__TASK INSTRUCTIONS__.
Repeat the following lines exactly and nothing else: the line containing "green truck [584,129,626,158]" and each line after it through the end of the listing.

++++ EXTRACTED MATERIAL

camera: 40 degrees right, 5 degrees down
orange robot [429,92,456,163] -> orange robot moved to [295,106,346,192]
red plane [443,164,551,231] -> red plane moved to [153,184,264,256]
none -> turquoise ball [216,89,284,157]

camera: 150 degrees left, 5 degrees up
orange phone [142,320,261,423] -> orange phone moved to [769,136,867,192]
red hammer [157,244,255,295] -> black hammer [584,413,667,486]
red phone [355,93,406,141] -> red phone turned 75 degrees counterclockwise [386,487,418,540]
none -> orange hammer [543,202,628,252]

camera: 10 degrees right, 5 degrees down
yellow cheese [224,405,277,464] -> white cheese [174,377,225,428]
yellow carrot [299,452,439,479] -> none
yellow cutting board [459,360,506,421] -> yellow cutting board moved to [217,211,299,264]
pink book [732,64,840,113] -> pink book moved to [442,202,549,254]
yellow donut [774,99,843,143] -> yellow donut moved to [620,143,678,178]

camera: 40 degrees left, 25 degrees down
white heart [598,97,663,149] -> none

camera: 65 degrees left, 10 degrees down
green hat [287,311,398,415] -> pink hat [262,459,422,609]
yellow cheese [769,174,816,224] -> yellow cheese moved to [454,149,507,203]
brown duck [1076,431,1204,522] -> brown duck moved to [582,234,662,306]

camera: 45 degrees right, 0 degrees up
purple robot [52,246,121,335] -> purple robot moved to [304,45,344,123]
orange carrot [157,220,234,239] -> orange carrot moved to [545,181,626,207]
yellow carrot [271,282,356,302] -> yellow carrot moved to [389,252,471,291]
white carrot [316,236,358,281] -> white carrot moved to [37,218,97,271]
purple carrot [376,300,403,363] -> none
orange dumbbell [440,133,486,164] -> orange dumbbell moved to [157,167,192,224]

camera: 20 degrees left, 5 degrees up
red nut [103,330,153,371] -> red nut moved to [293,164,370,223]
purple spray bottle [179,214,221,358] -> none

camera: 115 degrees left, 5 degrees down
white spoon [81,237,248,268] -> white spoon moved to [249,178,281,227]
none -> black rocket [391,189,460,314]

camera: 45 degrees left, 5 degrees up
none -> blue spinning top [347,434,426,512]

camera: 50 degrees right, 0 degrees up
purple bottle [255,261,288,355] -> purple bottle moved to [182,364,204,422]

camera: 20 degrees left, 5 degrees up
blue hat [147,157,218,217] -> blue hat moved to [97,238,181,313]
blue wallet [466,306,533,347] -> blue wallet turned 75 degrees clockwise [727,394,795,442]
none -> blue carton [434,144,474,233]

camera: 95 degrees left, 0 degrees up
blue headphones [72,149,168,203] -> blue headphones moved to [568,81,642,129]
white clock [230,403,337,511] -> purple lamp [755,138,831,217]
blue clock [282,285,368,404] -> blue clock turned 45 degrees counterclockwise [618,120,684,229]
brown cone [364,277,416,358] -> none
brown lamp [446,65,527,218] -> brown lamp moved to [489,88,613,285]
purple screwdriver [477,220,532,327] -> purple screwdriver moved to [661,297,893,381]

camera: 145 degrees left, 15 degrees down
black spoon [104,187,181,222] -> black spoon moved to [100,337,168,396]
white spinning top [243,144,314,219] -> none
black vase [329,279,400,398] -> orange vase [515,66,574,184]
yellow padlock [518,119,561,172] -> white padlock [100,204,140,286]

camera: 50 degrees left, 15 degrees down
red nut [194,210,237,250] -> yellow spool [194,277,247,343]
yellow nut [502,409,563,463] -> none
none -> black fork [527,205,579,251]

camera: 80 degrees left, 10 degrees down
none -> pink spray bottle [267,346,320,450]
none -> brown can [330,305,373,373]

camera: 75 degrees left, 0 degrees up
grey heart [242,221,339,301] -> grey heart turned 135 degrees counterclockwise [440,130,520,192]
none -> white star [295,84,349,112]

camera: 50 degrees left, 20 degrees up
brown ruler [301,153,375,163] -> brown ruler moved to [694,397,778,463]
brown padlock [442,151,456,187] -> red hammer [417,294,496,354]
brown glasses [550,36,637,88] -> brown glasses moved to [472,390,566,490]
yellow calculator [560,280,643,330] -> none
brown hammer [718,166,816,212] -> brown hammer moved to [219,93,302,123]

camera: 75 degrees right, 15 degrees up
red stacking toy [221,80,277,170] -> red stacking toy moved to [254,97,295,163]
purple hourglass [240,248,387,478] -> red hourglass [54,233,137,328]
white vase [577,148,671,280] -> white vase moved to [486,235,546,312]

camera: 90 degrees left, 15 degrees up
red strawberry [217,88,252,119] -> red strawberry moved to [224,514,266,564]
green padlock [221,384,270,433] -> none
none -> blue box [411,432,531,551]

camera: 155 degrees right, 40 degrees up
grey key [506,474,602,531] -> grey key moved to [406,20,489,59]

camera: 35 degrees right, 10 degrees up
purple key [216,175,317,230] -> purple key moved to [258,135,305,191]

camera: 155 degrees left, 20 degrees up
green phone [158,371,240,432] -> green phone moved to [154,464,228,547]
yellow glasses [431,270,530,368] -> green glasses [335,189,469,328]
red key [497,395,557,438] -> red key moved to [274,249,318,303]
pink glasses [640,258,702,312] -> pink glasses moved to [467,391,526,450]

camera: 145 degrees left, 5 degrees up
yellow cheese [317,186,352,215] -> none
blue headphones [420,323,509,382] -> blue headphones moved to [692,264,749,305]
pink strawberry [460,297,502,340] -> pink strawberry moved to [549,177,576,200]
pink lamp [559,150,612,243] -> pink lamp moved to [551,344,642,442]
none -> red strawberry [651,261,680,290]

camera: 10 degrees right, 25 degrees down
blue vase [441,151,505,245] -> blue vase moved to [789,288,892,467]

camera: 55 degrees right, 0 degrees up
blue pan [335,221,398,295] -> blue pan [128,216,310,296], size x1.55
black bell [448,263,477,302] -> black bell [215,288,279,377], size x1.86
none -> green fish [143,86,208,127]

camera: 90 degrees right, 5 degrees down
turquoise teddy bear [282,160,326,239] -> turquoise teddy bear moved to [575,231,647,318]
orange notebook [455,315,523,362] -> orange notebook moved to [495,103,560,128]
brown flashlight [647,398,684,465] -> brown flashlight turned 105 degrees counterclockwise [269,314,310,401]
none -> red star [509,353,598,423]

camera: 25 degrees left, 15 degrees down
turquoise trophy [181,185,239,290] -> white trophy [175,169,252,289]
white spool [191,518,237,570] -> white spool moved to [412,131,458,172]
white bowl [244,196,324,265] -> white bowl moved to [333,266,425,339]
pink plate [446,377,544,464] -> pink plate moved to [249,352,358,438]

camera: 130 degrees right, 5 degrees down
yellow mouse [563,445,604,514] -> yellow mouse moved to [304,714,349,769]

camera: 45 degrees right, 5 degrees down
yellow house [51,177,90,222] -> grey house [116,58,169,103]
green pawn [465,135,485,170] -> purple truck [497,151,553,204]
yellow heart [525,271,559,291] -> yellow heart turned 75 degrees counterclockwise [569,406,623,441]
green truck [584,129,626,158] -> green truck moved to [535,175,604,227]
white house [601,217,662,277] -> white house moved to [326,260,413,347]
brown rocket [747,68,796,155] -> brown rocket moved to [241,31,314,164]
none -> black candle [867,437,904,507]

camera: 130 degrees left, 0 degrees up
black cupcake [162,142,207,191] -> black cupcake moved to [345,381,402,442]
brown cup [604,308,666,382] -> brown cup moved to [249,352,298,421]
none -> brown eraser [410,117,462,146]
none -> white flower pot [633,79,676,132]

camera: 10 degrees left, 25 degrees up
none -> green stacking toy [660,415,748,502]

++++++++

__RESULT FOR THIS TASK__.
green truck [584,129,626,158] -> green truck moved to [535,175,604,227]
white house [601,217,662,277] -> white house moved to [326,260,413,347]
brown rocket [747,68,796,155] -> brown rocket moved to [241,31,314,164]
none -> black candle [867,437,904,507]

camera: 130 degrees left, 0 degrees up
black cupcake [162,142,207,191] -> black cupcake moved to [345,381,402,442]
brown cup [604,308,666,382] -> brown cup moved to [249,352,298,421]
none -> brown eraser [410,117,462,146]
none -> white flower pot [633,79,676,132]

camera: 10 degrees left, 25 degrees up
none -> green stacking toy [660,415,748,502]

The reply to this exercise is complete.